Records from a collection
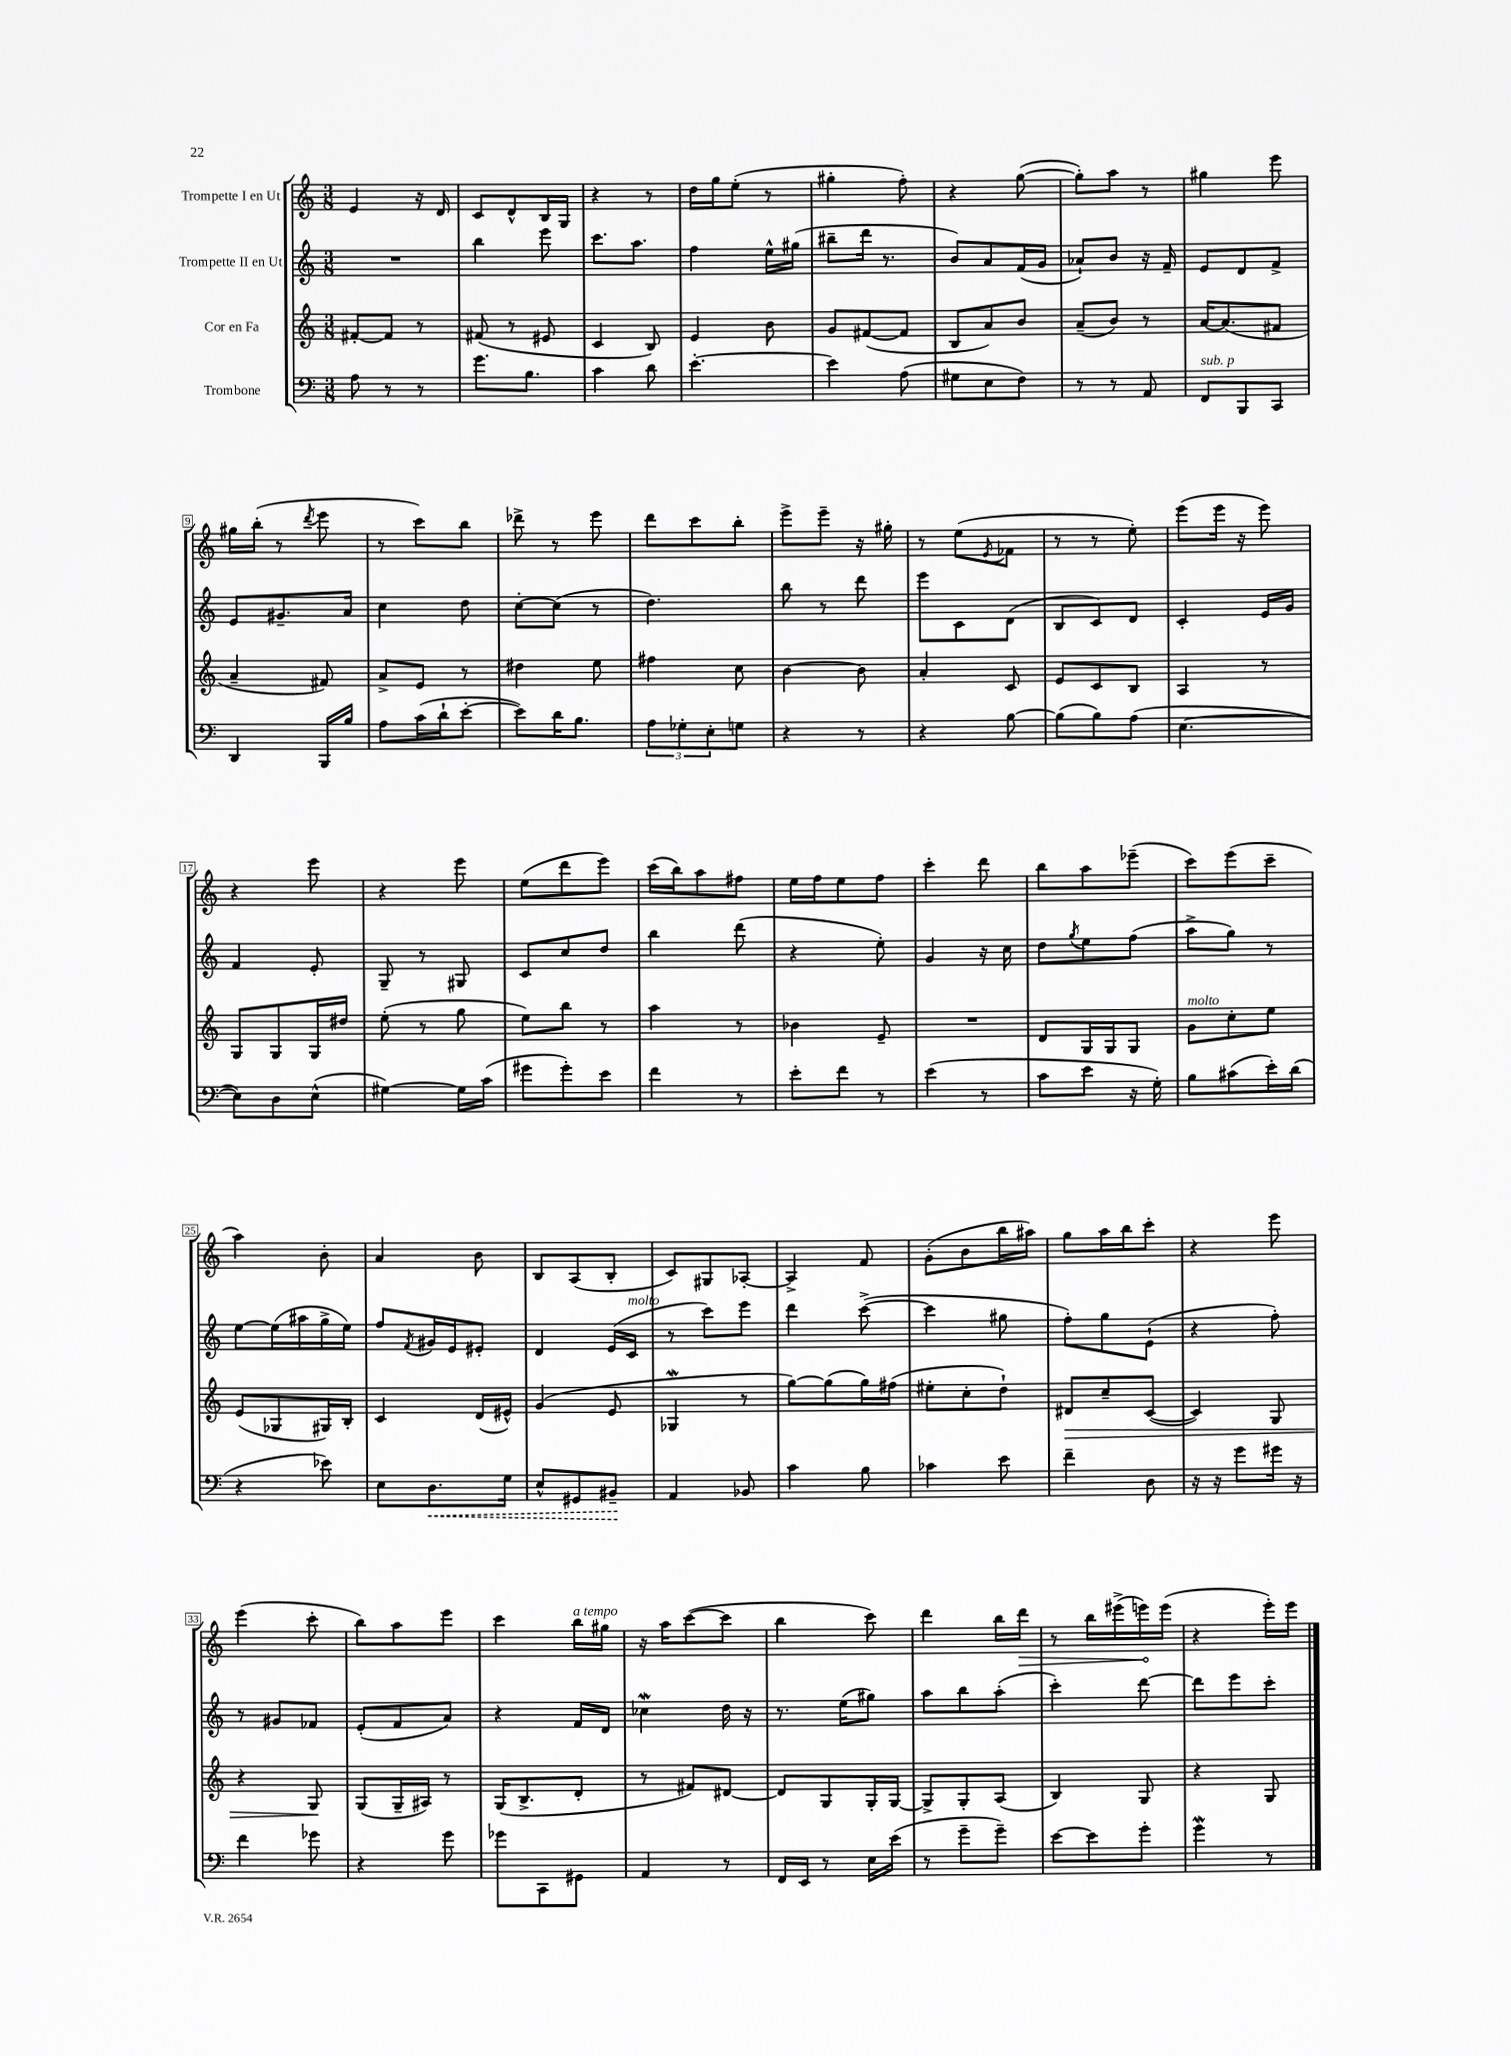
<<
\new StaffGroup <<
\new Staff = "s0" \with { instrumentName = "Trompette I en Ut" } {
    \clef treble \key c \major \numericTimeSignature \time 3/8
    e'4 r16 d'16 |
    c'8 d'8-^ b16 g16 |
    r4 r8 |
    d''16 g''16 e''8-.( r8 |
    gis''4-. f''8-.) |
    r4 g''8~( |
    g''8-.) a''8 r8 |
    gis''4 e'''8 |
    gis''16 b''16-.( r8 \acciaccatura { d'''8 } e'''8 |
    r8 c'''8) b''8 |
    des'''8-> r8 e'''8 |
    d'''8 c'''8 b''8-. |
    e'''8-> e'''8-- r16 gis''16-. |
    r8 e''8( \acciaccatura { e'8 } fes'8 |
    r8 r8 e''8-.) |
    e'''8( e'''16 r16 e'''8) |
    r4 e'''8 |
    r4 e'''8 |
    e''8( d'''8 e'''8) |
    c'''16( b''16) a''8 fis''8 |
    e''16 f''16 e''8 f''8 |
    c'''4-. d'''8 |
    b''8 a''8 ees'''8--( |
    c'''8) e'''8( c'''8-- |
    a''4) b'8-. |
    a'4 b'8 |
    b8 a8( b8-. |
    c'8) gis8 aes8~-. |
    aes4-> f'8 |
    g'8-.( b'8 b''16 ais''16) |
    g''8 a''16 b''16 c'''8-. |
    r4 e'''8 |
    e'''4( c'''8-. |
    b''8) a''8 e'''8 |
    c'''4 b''16^\markup { \italic "a tempo" } gis''16 |
    r16 a''16 c'''8~( c'''8 |
    b''4 c'''8) |
    d'''4 b''16 \once \override Hairpin.circled-tip = ##t d'''16\> |
    r8 b''16 eis'''16->( e'''16\!) e'''16( |
    r4 e'''16-.) e'''16 \bar "|." |
}
\new Staff = "s1" \with { instrumentName = "Trompette II en Ut" } {
    \clef treble \key c \major \numericTimeSignature \time 3/8
    R4. |
    b''4 e'''8 |
    c'''8. a''8. |
    f''4 e''16-^ gis''16( |
    bis''8-- d'''16 r8. |
    b'8) a'8 f'16( g'16 |
    aes'8-!) b'8 r16 f'16-- |
    e'8 d'8 f'8-> |
    e'8 gis'8.-- a'16 |
    c''4 d''8 |
    c''8~-. c''8( r8 |
    d''4.) |
    b''8 r8 d'''8 |
    e'''8 c'8 d'8( |
    b8 c'8) d'8 |
    c'4-. e'16 g'16 |
    f'4 e'8-. |
    g8-- r8 gis8 |
    c'8 c''8 d''8 |
    b''4 d'''8( |
    r4 e''8-.) |
    g'4 r16 c''16 |
    d''8 \acciaccatura { g''8 } e''8 f''8( |
    a''8-> g''8) r8 |
    e''8~ e''16( ais''16 g''16-> e''16) |
    f''8 \acciaccatura { f'8 } gis'16 e'16 eis'8-. |
    d'4 e'16( c'16^\markup { \italic "molto" } |
    r8 c'''8) e'''8 |
    d'''4 c'''8~->( |
    c'''4 gis''8 |
    f''8-.) g''8 e'8-!( |
    r4 f''8-.) |
    r8 gis'8 fes'8 |
    e'8-.( f'8 a'8) |
    r4 f'16 d'16 |
    ces''4\mordent d''16 r16 |
    r8. e''16( gis''8) |
    a''8 b''8 a''8-.( |
    c'''4-.) d'''8~ |
    d'''8 e'''8 c'''8-. \bar "|." |
}
\new Staff = "s2" \with { instrumentName = "Cor en Fa" } {
    \clef treble \key c \major \numericTimeSignature \time 3/8
    fis'8~-. fis'8 r8 |
    fis'8( r8 eis'8 |
    c'4 b8) |
    e'4 b'8 |
    g'8 fis'8~( fis'8 |
    b8 a'8) b'8 |
    a'8--( b'8) r8 |
    a'16~ a'8.( fis'8 |
    a'4-- fis'8) |
    a'8-> e'8 r8 |
    dis''4 e''8 |
    fis''4 c''8 |
    b'4~ b'8 |
    a'4-. c'8 |
    e'8 c'8 b8 |
    a4 r8 |
    g8 g8 g16 dis''16 |
    e''8-.( r8 g''8 |
    e''8) b''8 r8 |
    a''4 r8 |
    bes'4 e'8-- |
    R4. |
    d'8 g16 g16 g8 |
    g'8^\markup { \italic "molto" } c''8-. e''8 |
    e'8( ges8 gis16) b16-. |
    c'4 d'16( eis'16-^) |
    g'4( e'8 |
    ges4\mordent r8 |
    g''8~) g''8( g''16) fis''16( |
    eis''8-. c''8-. d''8-!) |
    dis'8\> c''8-- c'8~( |
    c'4) g8 |
    r4 g8\! |
    g8( g16-- ais16) r8 |
    g16( b8.-> d'8-. |
    r8 fis'8) dis'8~ |
    dis'8 g8 g16-. g16~ |
    g8-> g8-. a8( |
    b4) g8 |
    r4 g8 \bar "|." |
}
\new Staff = "s3" \with { instrumentName = "Trombone" } {
    \clef bass \key c \major \numericTimeSignature \time 3/8
    a8 r8 r8 |
    g'8. b8. |
    c'4 d'8 |
    e'4.~-. |
    e'4 a8( |
    gis8 e8 f8) |
    r8 r8 a,8 |
    f,8^\markup { \italic "sub. p" } b,,8 c,8 |
    d,4 b,,16 b16 |
    a8 c'16( d'16-! e'8~-. |
    e'8) d'16 b8. |
    \tuplet 3/2 { a8 ges8-. e8-. } g8 |
    r4 r8 |
    r4 b8~ |
    b8( b8) a8( |
    e4.~ |
    e8) d8 e8-^( |
    gis4~) gis16 c'16( |
    gis'8 gis'8-.) e'8 |
    f'4 r8 |
    e'8-. f'8 r8 |
    e'4( r8 |
    c'8 e'8 r16 g16-.) |
    b8 cis'8( e'16-.) d'16( |
    r4 ees'8) |
    e8 \once \override Hairpin.style = #'dashed-line d8.\< g16 |
    e8-^ gis,8 bis,8--\! |
    a,4 bes,8 |
    c'4 b8 |
    ces'4 e'8 |
    f'4-- d8 |
    r16 r16 g'8 gis'16 r16 |
    f'4 ges'8 |
    r4 g'8 |
    ges'8 c,8 gis,8 |
    a,4 r8 |
    f,16 e,16 r8 e16 e'16( |
    r8 g'8-- g'8--) |
    e'8~ e'8 g'8-. |
    g'4\mordent r8 \bar "|." |
}
>>
>>
\layout { \context { \Score \override BarNumber.stencil = #(make-stencil-boxer 0.1 0.3 ly:text-interface::print) } }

#### Stated task
Copy out every line of the material above word for word, leaving out the pictures.

#### Exercise output
<<
\new StaffGroup <<
\new Staff = "s0" \with { instrumentName = "Trompette I en Ut" } {
    \clef treble \key c \major \numericTimeSignature \time 3/8
    e'4 r16 d'16 |
    c'8 d'8-^ b16 g16 |
    r4 r8 |
    d''16 g''16 e''8-.( r8 |
    gis''4-. f''8-.) |
    r4 g''8~( |
    g''8-.) a''8 r8 |
    gis''4 e'''8 |
    gis''16 b''16-.( r8 \acciaccatura { d'''8 } e'''8 |
    r8 c'''8) b''8 |
    des'''8-> r8 e'''8 |
    d'''8 c'''8 b''8-. |
    e'''8-> e'''8-- r16 gis''16-. |
    r8 e''8( \acciaccatura { e'8 } fes'8 |
    r8 r8 e''8-.) |
    e'''8( e'''16 r16 e'''8) |
    r4 e'''8 |
    r4 e'''8 |
    e''8( d'''8 e'''8) |
    c'''16( b''16) a''8 fis''8 |
    e''16 f''16 e''8 f''8 |
    c'''4-. d'''8 |
    b''8 a''8 ees'''8--( |
    c'''8) e'''8( c'''8-- |
    a''4) b'8-. |
    a'4 b'8 |
    b8 a8( b8-. |
    c'8) gis8 aes8~-. |
    aes4-> f'8 |
    g'8-.( b'8 b''16 ais''16) |
    g''8 a''16 b''16 c'''8-. |
    r4 e'''8 |
    e'''4( c'''8-. |
    b''8) a''8 e'''8 |
    c'''4 b''16^\markup { \italic "a tempo" } gis''16 |
    r16 a''16 c'''8~( c'''8 |
    b''4 c'''8) |
    d'''4 b''16 \once \override Hairpin.circled-tip = ##t d'''16\> |
    r8 b''16 eis'''16->( e'''16\!) e'''16( |
    r4 e'''16-.) e'''16 \bar "|." |
}
\new Staff = "s1" \with { instrumentName = "Trompette II en Ut" } {
    \clef treble \key c \major \numericTimeSignature \time 3/8
    R4. |
    b''4 e'''8 |
    c'''8. a''8. |
    f''4 e''16-^ gis''16( |
    bis''8-- d'''16 r8. |
    b'8) a'8 f'16( g'16 |
    aes'8-!) b'8 r16 f'16-- |
    e'8 d'8 f'8-> |
    e'8 gis'8.-- a'16 |
    c''4 d''8 |
    c''8~-. c''8( r8 |
    d''4.) |
    b''8 r8 d'''8 |
    e'''8 c'8 d'8( |
    b8 c'8) d'8 |
    c'4-. e'16 g'16 |
    f'4 e'8-. |
    g8-- r8 gis8 |
    c'8 c''8 d''8 |
    b''4 d'''8( |
    r4 e''8-.) |
    g'4 r16 c''16 |
    d''8 \acciaccatura { g''8 } e''8 f''8( |
    a''8-> g''8) r8 |
    e''8~ e''16( ais''16 g''16-> e''16) |
    f''8 \acciaccatura { f'8 } gis'16 e'16 eis'8-. |
    d'4 e'16( c'16^\markup { \italic "molto" } |
    r8 c'''8) e'''8 |
    d'''4 c'''8~->( |
    c'''4 gis''8 |
    f''8-.) g''8 e'8-!( |
    r4 f''8-.) |
    r8 gis'8 fes'8 |
    e'8-.( f'8 a'8) |
    r4 f'16 d'16 |
    ces''4\mordent d''16 r16 |
    r8. e''16( gis''8) |
    a''8 b''8 a''8-.( |
    c'''4-.) d'''8~ |
    d'''8 e'''8 c'''8-. \bar "|." |
}
\new Staff = "s2" \with { instrumentName = "Cor en Fa" } {
    \clef treble \key c \major \numericTimeSignature \time 3/8
    fis'8~-. fis'8 r8 |
    fis'8( r8 eis'8 |
    c'4 b8) |
    e'4 b'8 |
    g'8 fis'8~( fis'8 |
    b8 a'8) b'8 |
    a'8--( b'8) r8 |
    a'16~ a'8.( fis'8 |
    a'4-- fis'8) |
    a'8-> e'8 r8 |
    dis''4 e''8 |
    fis''4 c''8 |
    b'4~ b'8 |
    a'4-. c'8 |
    e'8 c'8 b8 |
    a4 r8 |
    g8 g8 g16 dis''16 |
    e''8-.( r8 g''8 |
    e''8) b''8 r8 |
    a''4 r8 |
    bes'4 e'8-- |
    R4. |
    d'8 g16 g16 g8 |
    g'8^\markup { \italic "molto" } c''8-. e''8 |
    e'8( ges8 gis16) b16-. |
    c'4 d'16( eis'16-^) |
    g'4( e'8 |
    ges4\mordent r8 |
    g''8~) g''8( g''16) fis''16( |
    eis''8-. c''8-. d''8-!) |
    dis'8\> c''8-- c'8~( |
    c'4) g8 |
    r4 g8\! |
    g8( g16-- ais16) r8 |
    g16( b8.-> d'8-. |
    r8 fis'8) dis'8~ |
    dis'8 g8 g16-. g16~ |
    g8-> g8-. a8( |
    b4) g8 |
    r4 g8 \bar "|." |
}
\new Staff = "s3" \with { instrumentName = "Trombone" } {
    \clef bass \key c \major \numericTimeSignature \time 3/8
    a8 r8 r8 |
    g'8. b8. |
    c'4 d'8 |
    e'4.~-. |
    e'4 a8( |
    gis8 e8 f8) |
    r8 r8 a,8 |
    f,8^\markup { \italic "sub. p" } b,,8 c,8 |
    d,4 b,,16 b16 |
    a8 c'16( d'16-! e'8~-. |
    e'8) d'16 b8. |
    \tuplet 3/2 { a8 ges8-. e8-. } g8 |
    r4 r8 |
    r4 b8~ |
    b8( b8) a8( |
    e4.~ |
    e8) d8 e8-^( |
    gis4~) gis16 c'16( |
    gis'8 gis'8-.) e'8 |
    f'4 r8 |
    e'8-. f'8 r8 |
    e'4( r8 |
    c'8 e'8 r16 g16-.) |
    b8 cis'8( e'16-.) d'16( |
    r4 ees'8) |
    e8 \once \override Hairpin.style = #'dashed-line d8.\< g16 |
    e8-^ gis,8 bis,8--\! |
    a,4 bes,8 |
    c'4 b8 |
    ces'4 e'8 |
    f'4-- d8 |
    r16 r16 g'8 gis'16 r16 |
    f'4 ges'8 |
    r4 g'8 |
    ges'8 c,8 gis,8 |
    a,4 r8 |
    f,16 e,16 r8 e16 e'16( |
    r8 g'8-- g'8--) |
    e'8~ e'8 g'8-. |
    g'4\mordent r8 \bar "|." |
}
>>
>>
\layout { \context { \Score \override BarNumber.stencil = #(make-stencil-boxer 0.1 0.3 ly:text-interface::print) } }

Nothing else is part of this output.